In full and word for word, copy the listing; no pictures belong in the copy.

(Excerpted data):
● ● ● ●
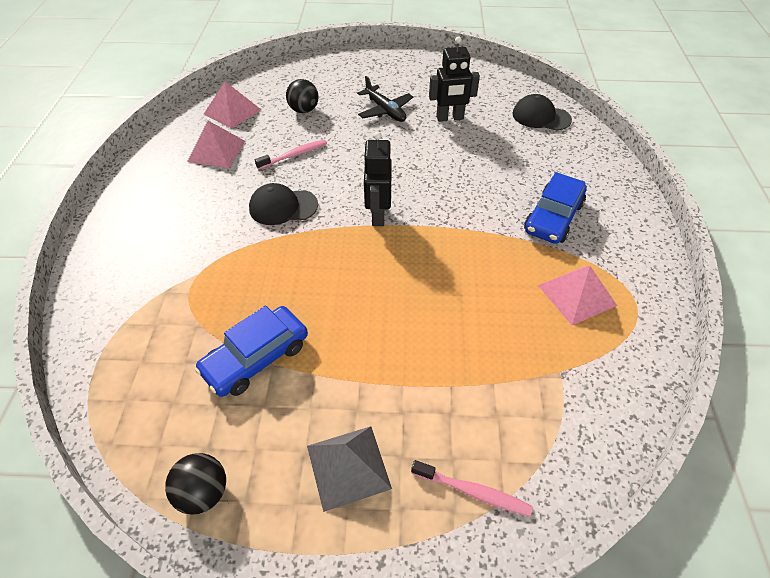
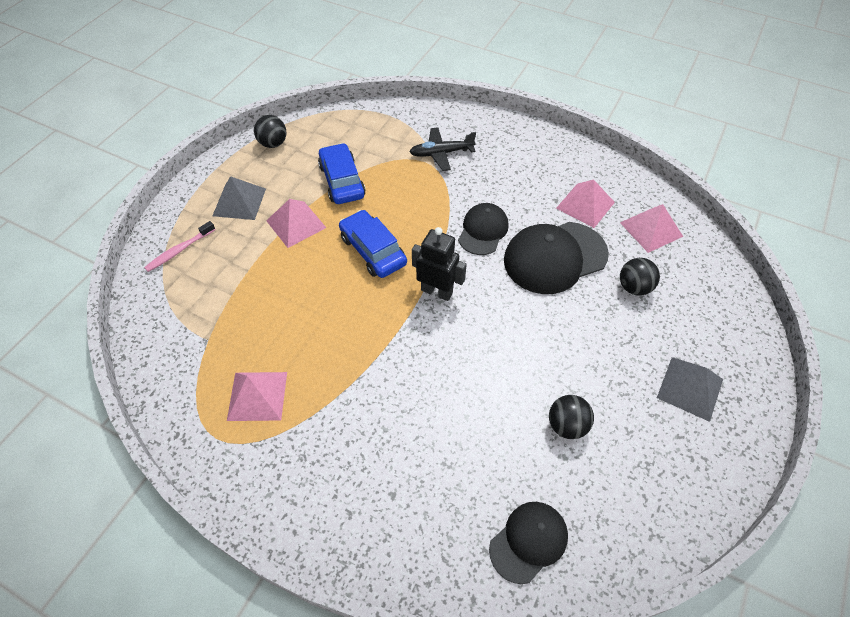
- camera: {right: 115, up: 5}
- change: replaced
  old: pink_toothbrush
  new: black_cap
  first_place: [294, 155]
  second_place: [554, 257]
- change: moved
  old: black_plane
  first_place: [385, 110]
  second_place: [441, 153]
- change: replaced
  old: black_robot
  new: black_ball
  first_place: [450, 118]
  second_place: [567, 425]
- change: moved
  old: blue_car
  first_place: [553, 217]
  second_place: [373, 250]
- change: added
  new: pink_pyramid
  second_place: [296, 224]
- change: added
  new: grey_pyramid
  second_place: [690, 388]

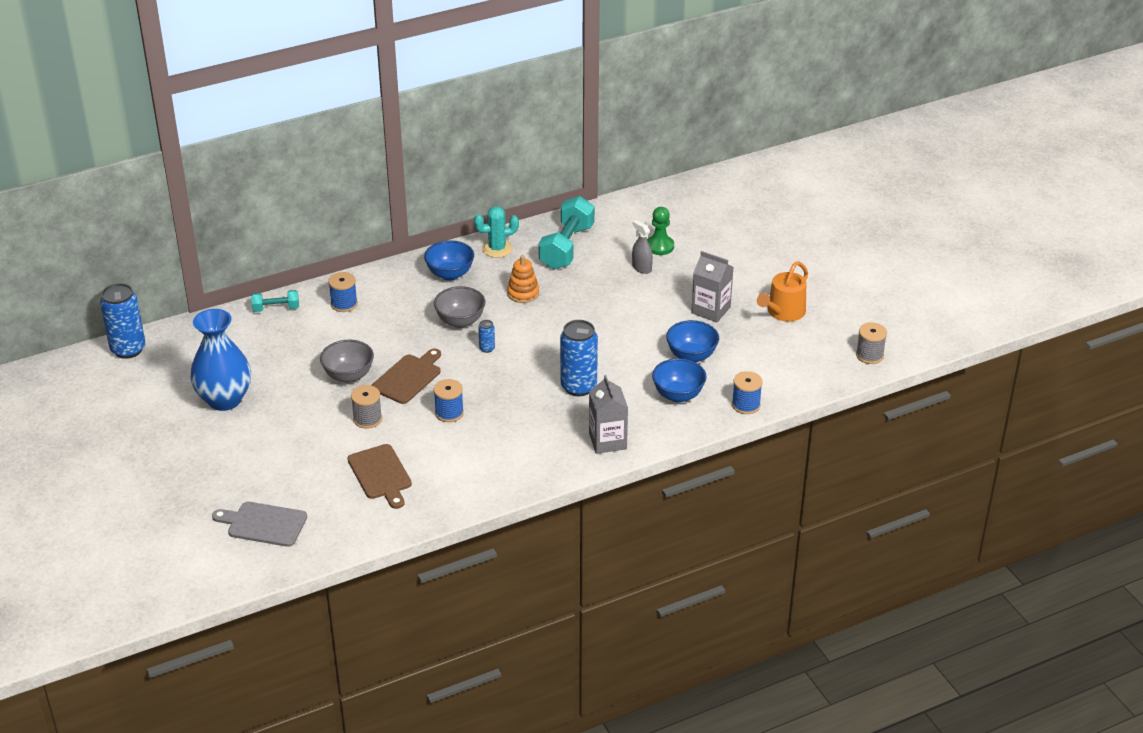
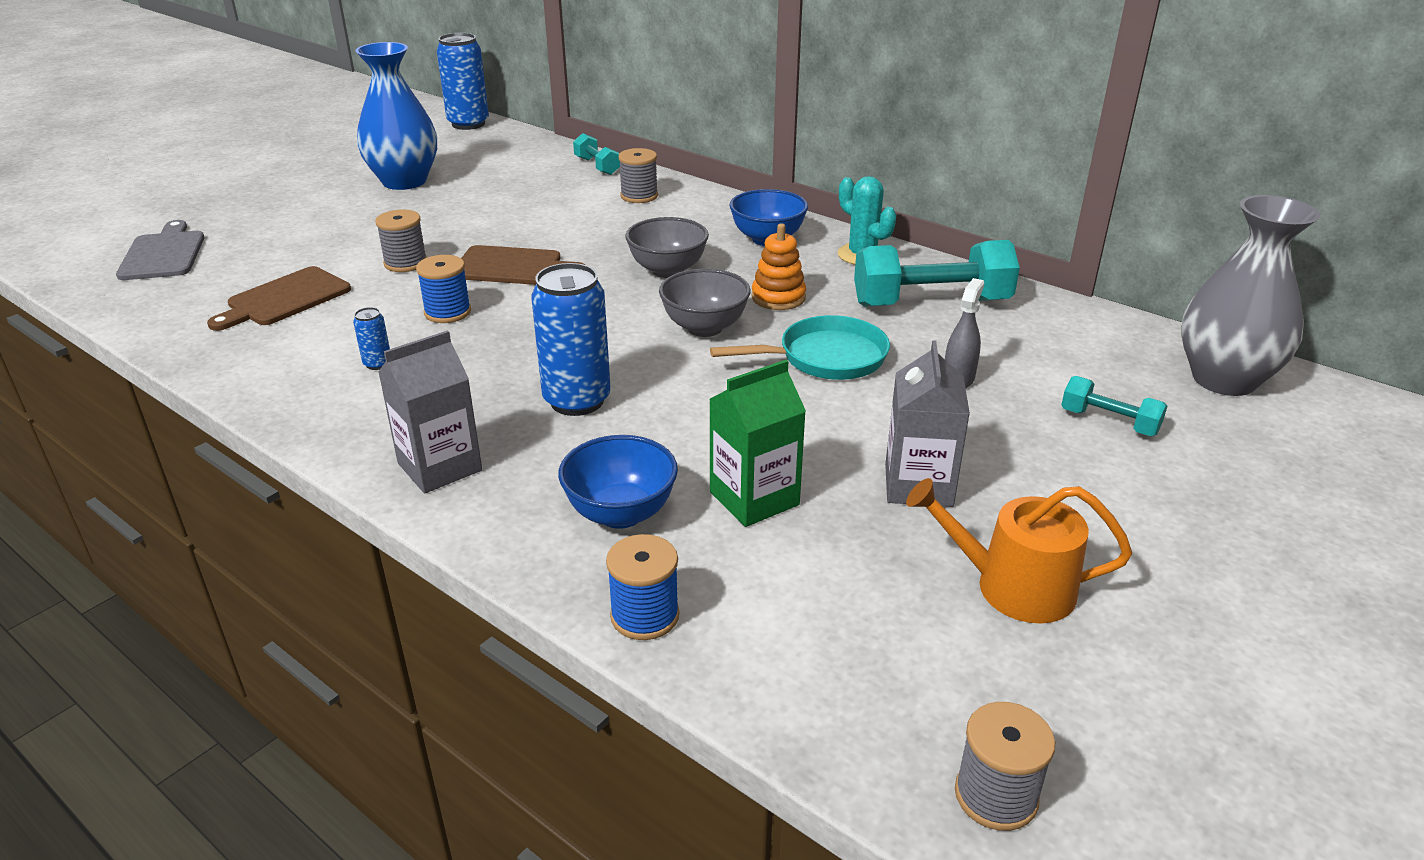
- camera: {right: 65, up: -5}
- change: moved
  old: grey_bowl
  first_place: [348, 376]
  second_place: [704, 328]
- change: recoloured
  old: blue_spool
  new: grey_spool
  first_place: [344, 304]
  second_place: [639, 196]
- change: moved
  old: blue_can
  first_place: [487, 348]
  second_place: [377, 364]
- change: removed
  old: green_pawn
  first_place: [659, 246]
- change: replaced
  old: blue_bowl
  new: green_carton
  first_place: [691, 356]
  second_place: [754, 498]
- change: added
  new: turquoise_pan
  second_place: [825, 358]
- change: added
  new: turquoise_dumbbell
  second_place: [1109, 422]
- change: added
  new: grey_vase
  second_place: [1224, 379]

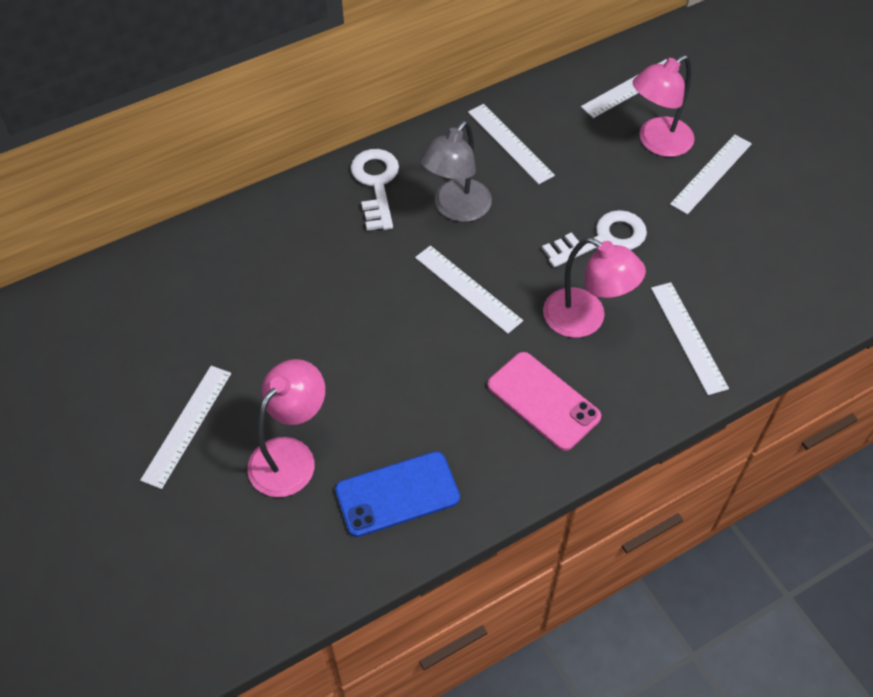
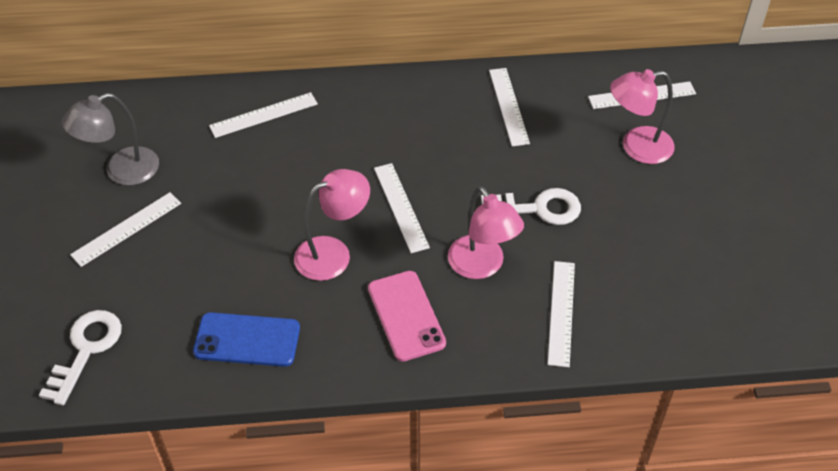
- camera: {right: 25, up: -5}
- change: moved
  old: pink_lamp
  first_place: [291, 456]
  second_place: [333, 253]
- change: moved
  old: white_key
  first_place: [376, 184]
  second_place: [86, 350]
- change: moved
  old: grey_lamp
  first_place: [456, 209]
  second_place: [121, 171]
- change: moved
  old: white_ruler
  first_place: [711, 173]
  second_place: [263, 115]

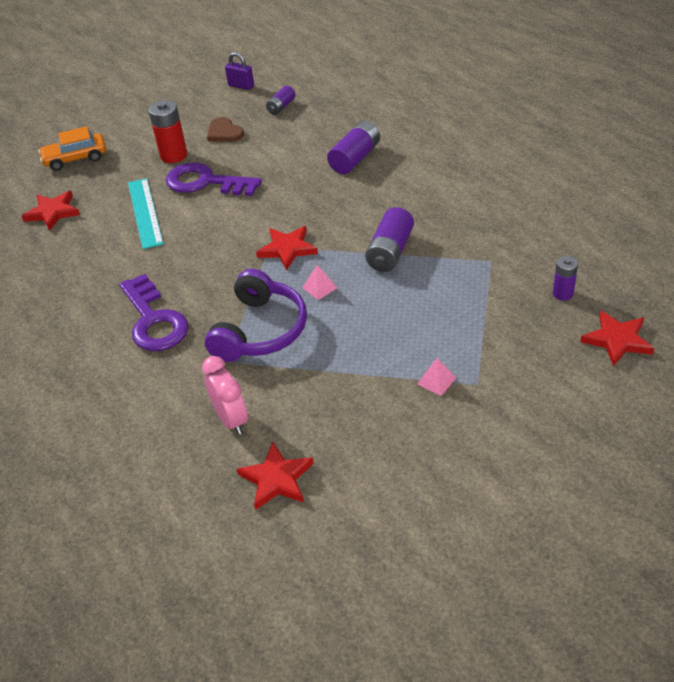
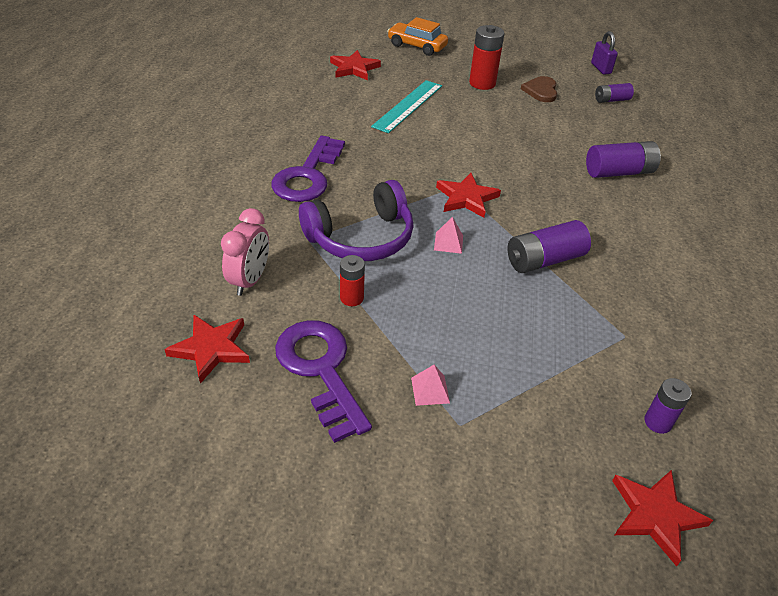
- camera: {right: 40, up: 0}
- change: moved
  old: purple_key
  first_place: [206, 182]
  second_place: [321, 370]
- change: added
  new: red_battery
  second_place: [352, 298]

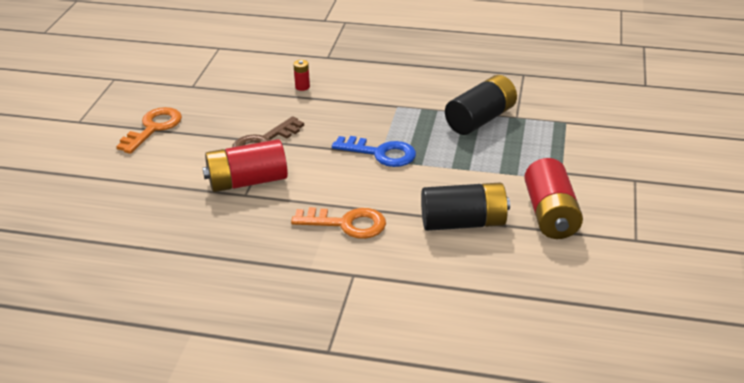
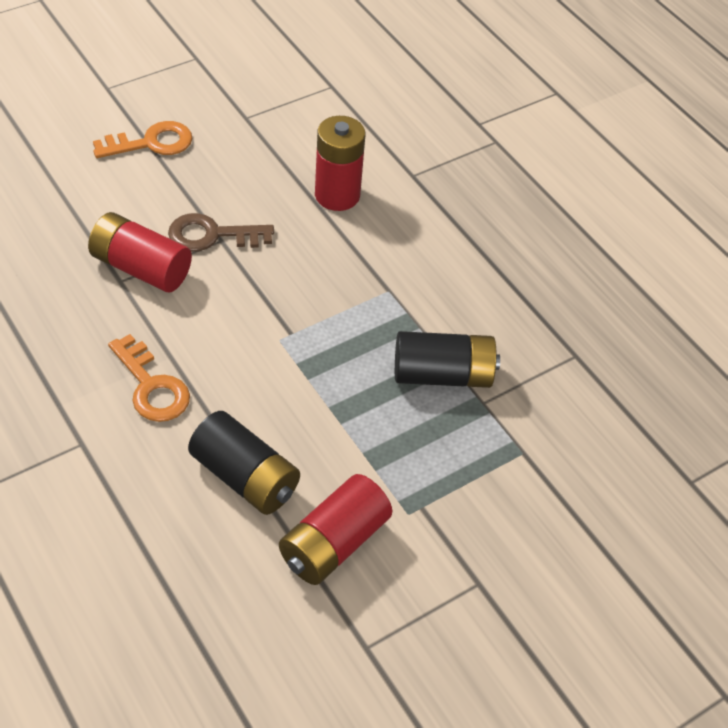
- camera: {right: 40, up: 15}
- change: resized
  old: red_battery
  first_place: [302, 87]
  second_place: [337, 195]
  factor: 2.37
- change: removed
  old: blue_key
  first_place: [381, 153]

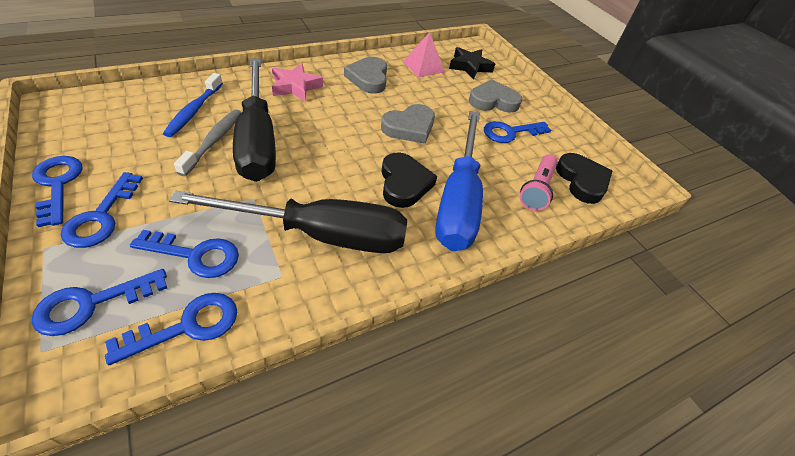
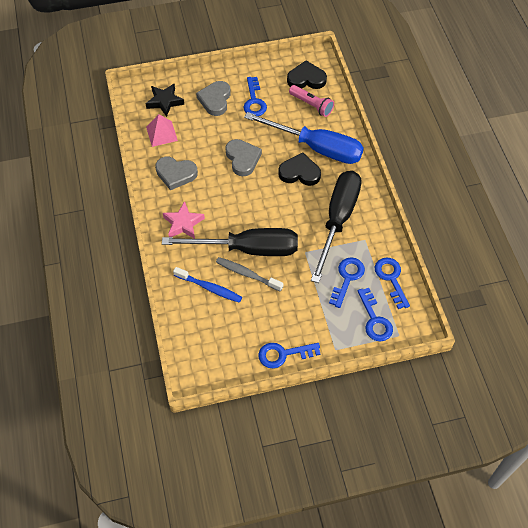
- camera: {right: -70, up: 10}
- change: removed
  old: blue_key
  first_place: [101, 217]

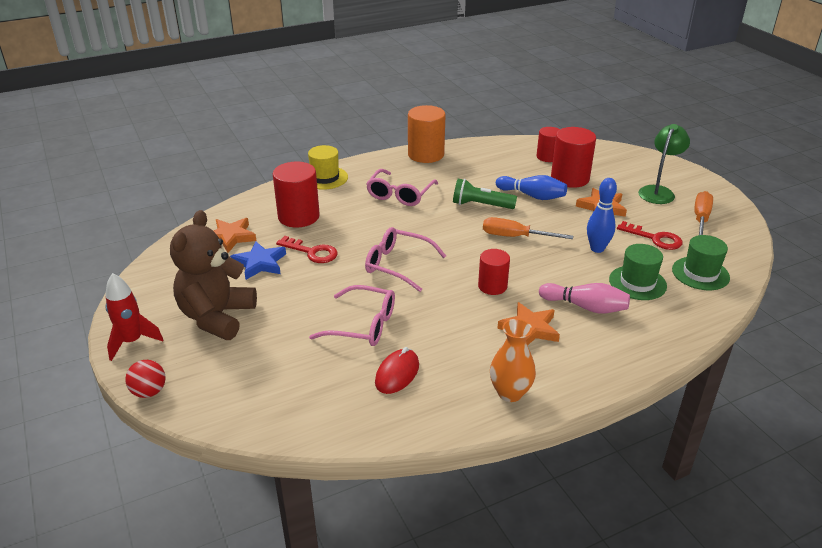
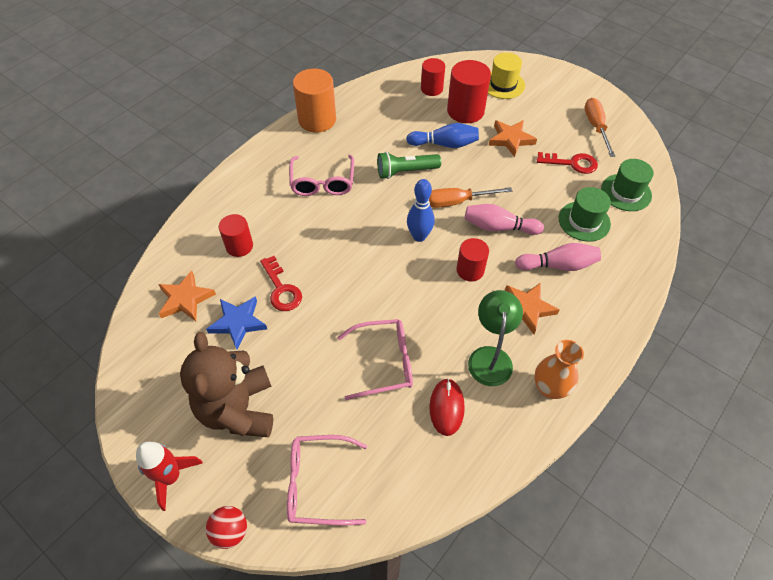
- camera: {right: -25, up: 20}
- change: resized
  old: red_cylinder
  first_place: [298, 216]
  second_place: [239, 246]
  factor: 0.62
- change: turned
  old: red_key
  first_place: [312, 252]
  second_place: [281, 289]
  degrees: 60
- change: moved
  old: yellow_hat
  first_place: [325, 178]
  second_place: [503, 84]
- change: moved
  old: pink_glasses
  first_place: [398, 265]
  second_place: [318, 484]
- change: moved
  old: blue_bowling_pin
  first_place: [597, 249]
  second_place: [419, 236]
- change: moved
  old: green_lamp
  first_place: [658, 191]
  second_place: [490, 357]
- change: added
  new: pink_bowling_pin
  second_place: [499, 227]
● ● ● ●
(Solution to this problem):
- camera: {right: 115, up: 5}
- change: replaced
  old: pink_toothbrush
  new: black_cap
  first_place: [294, 155]
  second_place: [554, 257]
- change: moved
  old: black_plane
  first_place: [385, 110]
  second_place: [441, 153]
- change: replaced
  old: black_robot
  new: black_ball
  first_place: [450, 118]
  second_place: [567, 425]
- change: moved
  old: blue_car
  first_place: [553, 217]
  second_place: [373, 250]
- change: added
  new: pink_pyramid
  second_place: [296, 224]
- change: added
  new: grey_pyramid
  second_place: [690, 388]

- camera: {right: 65, up: -5}
- change: moved
  old: grey_bowl
  first_place: [348, 376]
  second_place: [704, 328]
- change: recoloured
  old: blue_spool
  new: grey_spool
  first_place: [344, 304]
  second_place: [639, 196]
- change: moved
  old: blue_can
  first_place: [487, 348]
  second_place: [377, 364]
- change: removed
  old: green_pawn
  first_place: [659, 246]
- change: replaced
  old: blue_bowl
  new: green_carton
  first_place: [691, 356]
  second_place: [754, 498]
- change: added
  new: turquoise_pan
  second_place: [825, 358]
- change: added
  new: turquoise_dumbbell
  second_place: [1109, 422]
- change: added
  new: grey_vase
  second_place: [1224, 379]

- camera: {right: 25, up: -5}
- change: moved
  old: pink_lamp
  first_place: [291, 456]
  second_place: [333, 253]
- change: moved
  old: white_key
  first_place: [376, 184]
  second_place: [86, 350]
- change: moved
  old: grey_lamp
  first_place: [456, 209]
  second_place: [121, 171]
- change: moved
  old: white_ruler
  first_place: [711, 173]
  second_place: [263, 115]

- camera: {right: 40, up: 0}
- change: moved
  old: purple_key
  first_place: [206, 182]
  second_place: [321, 370]
- change: added
  new: red_battery
  second_place: [352, 298]

- camera: {right: 40, up: 15}
- change: resized
  old: red_battery
  first_place: [302, 87]
  second_place: [337, 195]
  factor: 2.37
- change: removed
  old: blue_key
  first_place: [381, 153]

- camera: {right: -70, up: 10}
- change: removed
  old: blue_key
  first_place: [101, 217]

- camera: {right: -25, up: 20}
- change: resized
  old: red_cylinder
  first_place: [298, 216]
  second_place: [239, 246]
  factor: 0.62
- change: turned
  old: red_key
  first_place: [312, 252]
  second_place: [281, 289]
  degrees: 60
- change: moved
  old: yellow_hat
  first_place: [325, 178]
  second_place: [503, 84]
- change: moved
  old: pink_glasses
  first_place: [398, 265]
  second_place: [318, 484]
- change: moved
  old: blue_bowling_pin
  first_place: [597, 249]
  second_place: [419, 236]
- change: moved
  old: green_lamp
  first_place: [658, 191]
  second_place: [490, 357]
- change: added
  new: pink_bowling_pin
  second_place: [499, 227]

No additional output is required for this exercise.